■ Listed records
- - - - - - -

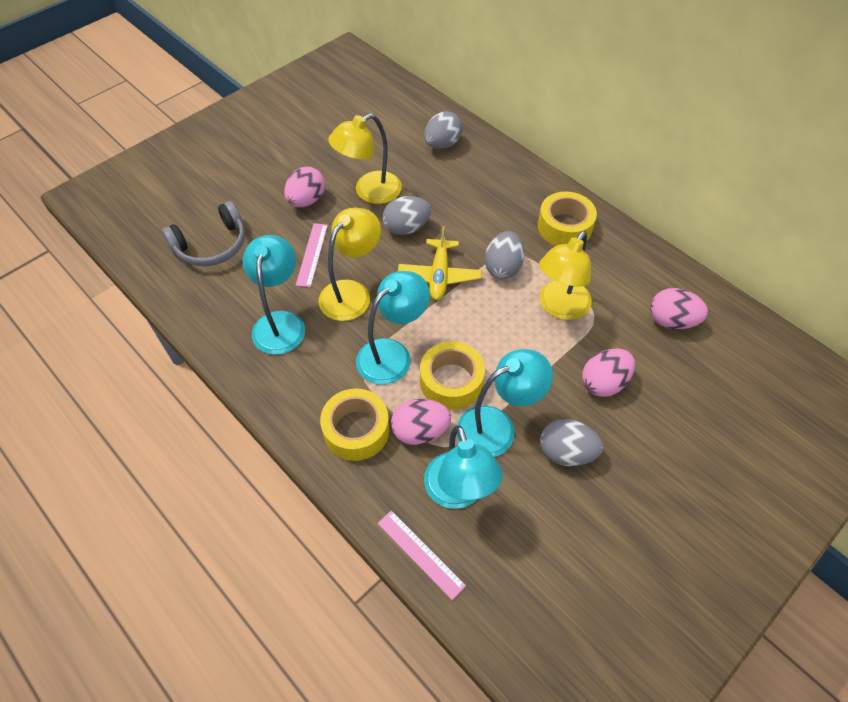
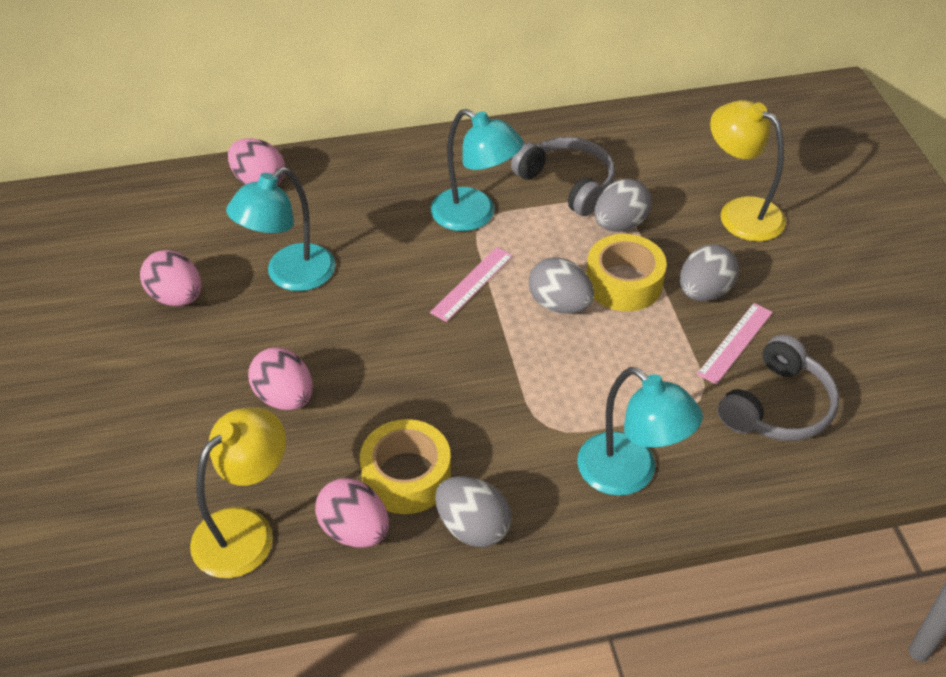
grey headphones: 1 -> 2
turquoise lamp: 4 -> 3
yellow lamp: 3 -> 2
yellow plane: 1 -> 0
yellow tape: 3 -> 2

- - - - - - -

■ Task requirements
In the records above, find the lines containing "yellow" and copy them.

■ Answer for this exercise
yellow lamp: 3 -> 2
yellow plane: 1 -> 0
yellow tape: 3 -> 2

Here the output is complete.